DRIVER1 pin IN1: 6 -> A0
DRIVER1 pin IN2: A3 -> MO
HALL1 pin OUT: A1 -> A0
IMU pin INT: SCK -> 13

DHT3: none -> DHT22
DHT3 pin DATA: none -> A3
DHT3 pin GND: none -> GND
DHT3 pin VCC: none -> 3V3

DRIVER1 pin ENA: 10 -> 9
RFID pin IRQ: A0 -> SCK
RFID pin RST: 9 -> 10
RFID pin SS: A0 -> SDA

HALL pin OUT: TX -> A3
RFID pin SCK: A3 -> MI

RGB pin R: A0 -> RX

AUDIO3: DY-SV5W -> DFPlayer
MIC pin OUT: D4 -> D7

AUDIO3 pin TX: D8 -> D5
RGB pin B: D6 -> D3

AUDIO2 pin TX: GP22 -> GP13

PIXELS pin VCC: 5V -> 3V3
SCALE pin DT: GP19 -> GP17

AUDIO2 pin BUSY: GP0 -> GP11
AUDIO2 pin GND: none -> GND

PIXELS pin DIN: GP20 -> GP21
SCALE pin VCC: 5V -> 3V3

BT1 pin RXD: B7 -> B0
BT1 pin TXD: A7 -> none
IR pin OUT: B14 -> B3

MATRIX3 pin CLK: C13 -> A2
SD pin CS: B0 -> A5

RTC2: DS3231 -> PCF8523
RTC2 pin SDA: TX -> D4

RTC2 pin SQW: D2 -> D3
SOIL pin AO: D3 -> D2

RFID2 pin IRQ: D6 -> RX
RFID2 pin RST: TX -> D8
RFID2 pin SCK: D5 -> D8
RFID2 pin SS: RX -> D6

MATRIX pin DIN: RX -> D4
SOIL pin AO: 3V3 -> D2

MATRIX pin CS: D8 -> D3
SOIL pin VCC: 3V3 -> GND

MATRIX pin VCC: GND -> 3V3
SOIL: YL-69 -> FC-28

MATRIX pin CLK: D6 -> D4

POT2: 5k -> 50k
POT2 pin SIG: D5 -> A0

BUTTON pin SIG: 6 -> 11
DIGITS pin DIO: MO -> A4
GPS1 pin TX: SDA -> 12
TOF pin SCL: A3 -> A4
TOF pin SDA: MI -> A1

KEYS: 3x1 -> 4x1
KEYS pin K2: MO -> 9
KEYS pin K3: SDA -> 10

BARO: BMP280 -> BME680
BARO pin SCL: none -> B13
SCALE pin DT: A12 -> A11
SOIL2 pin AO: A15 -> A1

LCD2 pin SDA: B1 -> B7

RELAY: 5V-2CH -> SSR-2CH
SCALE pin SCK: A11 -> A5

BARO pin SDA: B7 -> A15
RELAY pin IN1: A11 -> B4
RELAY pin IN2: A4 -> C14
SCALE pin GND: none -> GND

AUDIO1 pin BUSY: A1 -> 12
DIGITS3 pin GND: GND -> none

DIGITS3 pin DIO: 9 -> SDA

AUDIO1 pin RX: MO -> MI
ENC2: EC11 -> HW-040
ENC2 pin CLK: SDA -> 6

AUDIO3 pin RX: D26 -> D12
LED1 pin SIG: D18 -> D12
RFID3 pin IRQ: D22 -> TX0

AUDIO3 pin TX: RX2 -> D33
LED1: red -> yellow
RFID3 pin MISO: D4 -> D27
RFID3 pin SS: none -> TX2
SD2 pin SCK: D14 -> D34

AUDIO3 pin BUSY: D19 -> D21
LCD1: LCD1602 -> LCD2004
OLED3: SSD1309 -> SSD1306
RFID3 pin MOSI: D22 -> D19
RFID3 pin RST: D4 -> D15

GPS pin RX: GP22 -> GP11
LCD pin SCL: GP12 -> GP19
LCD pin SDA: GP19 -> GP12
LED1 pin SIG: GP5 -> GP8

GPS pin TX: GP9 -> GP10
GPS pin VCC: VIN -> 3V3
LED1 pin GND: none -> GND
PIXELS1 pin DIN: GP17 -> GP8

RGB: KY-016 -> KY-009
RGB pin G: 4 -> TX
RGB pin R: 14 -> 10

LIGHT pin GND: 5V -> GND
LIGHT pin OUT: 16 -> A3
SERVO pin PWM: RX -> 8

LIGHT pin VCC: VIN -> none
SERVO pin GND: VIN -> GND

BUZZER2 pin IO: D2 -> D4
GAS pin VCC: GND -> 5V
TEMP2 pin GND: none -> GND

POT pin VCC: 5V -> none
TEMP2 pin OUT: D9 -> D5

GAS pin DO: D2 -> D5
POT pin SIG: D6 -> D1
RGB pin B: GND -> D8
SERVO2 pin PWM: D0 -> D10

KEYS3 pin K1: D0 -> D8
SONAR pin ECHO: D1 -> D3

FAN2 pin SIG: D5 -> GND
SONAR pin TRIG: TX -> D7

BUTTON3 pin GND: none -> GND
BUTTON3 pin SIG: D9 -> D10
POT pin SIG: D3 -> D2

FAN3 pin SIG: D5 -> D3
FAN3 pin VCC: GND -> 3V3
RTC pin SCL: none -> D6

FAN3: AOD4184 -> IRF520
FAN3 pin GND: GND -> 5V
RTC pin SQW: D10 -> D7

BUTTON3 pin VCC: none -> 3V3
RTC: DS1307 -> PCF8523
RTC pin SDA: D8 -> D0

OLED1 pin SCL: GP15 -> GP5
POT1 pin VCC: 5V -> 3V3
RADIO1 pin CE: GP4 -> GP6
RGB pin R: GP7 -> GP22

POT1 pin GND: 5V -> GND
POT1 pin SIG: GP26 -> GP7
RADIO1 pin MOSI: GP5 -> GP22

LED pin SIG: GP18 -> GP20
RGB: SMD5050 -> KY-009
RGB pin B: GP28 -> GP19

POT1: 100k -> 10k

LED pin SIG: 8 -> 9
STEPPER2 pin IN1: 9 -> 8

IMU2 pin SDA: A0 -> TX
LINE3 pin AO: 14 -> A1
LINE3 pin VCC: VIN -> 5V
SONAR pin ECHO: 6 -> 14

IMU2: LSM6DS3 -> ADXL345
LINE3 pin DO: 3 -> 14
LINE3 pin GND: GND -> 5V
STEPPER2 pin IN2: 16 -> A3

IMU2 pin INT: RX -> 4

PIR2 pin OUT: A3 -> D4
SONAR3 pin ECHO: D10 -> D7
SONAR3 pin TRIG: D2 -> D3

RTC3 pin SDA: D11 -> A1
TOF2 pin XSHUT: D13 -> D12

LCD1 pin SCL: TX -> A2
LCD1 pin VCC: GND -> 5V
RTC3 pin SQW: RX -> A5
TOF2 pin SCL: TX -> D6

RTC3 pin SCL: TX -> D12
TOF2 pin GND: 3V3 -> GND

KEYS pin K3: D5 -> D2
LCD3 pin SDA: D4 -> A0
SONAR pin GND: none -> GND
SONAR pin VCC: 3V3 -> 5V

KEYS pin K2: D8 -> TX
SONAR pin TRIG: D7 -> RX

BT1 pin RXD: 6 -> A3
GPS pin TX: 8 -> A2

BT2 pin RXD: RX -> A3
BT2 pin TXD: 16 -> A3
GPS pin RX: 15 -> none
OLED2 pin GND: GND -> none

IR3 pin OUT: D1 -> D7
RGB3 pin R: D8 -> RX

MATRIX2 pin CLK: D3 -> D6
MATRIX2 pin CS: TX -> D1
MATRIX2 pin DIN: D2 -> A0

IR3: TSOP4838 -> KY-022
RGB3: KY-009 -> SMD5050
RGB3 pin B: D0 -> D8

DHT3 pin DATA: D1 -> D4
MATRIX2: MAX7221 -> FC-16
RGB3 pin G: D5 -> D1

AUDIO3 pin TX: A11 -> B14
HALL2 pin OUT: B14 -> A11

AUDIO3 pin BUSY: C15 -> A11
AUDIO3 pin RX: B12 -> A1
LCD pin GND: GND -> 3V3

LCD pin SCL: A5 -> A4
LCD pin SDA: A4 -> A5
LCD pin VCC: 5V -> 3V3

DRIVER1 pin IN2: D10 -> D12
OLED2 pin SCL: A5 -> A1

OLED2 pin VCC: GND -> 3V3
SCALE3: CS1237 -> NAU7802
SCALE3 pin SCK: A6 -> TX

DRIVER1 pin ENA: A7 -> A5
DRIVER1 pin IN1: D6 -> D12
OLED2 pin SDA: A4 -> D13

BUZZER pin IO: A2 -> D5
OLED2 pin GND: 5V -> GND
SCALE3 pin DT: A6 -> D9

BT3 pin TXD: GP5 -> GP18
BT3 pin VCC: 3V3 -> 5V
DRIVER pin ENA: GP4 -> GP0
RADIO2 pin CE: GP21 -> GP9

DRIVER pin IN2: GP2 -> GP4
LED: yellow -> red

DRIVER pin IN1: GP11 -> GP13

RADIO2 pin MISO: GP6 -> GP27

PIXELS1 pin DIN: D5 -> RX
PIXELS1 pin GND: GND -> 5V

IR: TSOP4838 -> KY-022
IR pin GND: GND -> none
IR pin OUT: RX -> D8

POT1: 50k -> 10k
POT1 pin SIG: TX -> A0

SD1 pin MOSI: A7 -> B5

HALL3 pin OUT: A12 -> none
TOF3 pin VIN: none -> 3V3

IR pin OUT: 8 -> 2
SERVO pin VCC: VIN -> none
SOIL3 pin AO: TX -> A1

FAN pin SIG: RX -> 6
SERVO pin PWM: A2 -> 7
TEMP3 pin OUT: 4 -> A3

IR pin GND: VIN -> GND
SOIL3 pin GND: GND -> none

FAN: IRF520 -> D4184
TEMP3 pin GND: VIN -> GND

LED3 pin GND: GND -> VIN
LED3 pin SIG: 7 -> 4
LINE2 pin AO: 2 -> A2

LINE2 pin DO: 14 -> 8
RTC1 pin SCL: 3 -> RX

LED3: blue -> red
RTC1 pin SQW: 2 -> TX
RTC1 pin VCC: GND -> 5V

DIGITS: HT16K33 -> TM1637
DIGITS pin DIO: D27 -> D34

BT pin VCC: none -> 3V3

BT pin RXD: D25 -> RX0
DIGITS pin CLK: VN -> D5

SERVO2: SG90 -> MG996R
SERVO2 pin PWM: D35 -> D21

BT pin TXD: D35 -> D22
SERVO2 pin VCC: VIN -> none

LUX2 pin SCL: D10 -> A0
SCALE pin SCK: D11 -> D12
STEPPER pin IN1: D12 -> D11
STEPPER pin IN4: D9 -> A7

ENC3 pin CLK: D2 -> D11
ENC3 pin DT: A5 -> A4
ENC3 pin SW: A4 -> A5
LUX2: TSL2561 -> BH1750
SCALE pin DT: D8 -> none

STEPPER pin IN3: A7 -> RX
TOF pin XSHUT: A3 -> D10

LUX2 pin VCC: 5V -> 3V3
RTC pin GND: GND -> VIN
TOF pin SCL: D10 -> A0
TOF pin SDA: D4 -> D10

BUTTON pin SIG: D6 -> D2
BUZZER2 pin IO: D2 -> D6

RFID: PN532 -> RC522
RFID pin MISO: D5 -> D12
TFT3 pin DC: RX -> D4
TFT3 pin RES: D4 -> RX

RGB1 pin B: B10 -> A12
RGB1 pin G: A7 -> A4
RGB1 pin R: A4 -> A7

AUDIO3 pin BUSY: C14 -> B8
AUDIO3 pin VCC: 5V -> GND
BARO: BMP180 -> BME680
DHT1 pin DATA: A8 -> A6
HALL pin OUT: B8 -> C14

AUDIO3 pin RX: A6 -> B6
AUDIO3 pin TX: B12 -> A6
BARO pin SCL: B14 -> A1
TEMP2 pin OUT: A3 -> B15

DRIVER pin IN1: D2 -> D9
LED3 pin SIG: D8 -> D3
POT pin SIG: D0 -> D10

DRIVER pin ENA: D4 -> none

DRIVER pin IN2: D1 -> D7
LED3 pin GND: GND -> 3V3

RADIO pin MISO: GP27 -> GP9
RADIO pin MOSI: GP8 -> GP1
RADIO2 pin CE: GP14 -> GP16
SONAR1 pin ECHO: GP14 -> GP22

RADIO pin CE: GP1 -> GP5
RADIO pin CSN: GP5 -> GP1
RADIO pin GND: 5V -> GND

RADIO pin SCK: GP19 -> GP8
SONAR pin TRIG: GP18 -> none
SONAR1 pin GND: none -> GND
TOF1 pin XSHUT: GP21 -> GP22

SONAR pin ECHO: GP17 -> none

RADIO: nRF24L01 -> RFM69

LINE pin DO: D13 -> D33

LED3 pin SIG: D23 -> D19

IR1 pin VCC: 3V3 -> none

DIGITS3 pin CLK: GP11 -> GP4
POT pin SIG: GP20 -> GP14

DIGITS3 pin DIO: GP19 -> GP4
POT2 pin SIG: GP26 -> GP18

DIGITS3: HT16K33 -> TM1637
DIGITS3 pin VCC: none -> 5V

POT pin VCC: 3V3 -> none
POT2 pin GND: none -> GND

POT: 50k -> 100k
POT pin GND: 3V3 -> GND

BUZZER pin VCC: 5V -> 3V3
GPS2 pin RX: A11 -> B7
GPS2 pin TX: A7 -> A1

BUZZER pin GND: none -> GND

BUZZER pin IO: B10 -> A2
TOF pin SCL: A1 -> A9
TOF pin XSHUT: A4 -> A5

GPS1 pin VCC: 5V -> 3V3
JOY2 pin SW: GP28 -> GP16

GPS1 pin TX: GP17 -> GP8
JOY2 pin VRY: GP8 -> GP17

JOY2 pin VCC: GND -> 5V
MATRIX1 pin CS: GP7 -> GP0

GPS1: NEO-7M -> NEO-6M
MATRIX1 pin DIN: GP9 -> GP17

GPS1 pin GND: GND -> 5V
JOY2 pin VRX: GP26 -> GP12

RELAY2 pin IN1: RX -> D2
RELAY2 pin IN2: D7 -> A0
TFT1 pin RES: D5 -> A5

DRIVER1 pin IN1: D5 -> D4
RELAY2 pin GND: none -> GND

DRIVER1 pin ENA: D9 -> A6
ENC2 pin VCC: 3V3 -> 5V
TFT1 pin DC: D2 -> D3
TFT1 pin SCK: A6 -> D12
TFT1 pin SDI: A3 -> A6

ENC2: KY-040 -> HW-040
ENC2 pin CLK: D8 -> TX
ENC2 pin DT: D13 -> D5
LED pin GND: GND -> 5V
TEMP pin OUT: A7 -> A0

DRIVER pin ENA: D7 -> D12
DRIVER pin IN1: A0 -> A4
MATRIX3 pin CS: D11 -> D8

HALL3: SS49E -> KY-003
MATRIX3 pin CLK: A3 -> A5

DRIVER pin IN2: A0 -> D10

★ ★ ★ ★ ★

What this task involves :: Which of the lines in the material above contain "LIGHT"? Copy each one out.

Response for this exercise ::
LIGHT pin GND: 5V -> GND
LIGHT pin OUT: 16 -> A3
LIGHT pin VCC: VIN -> none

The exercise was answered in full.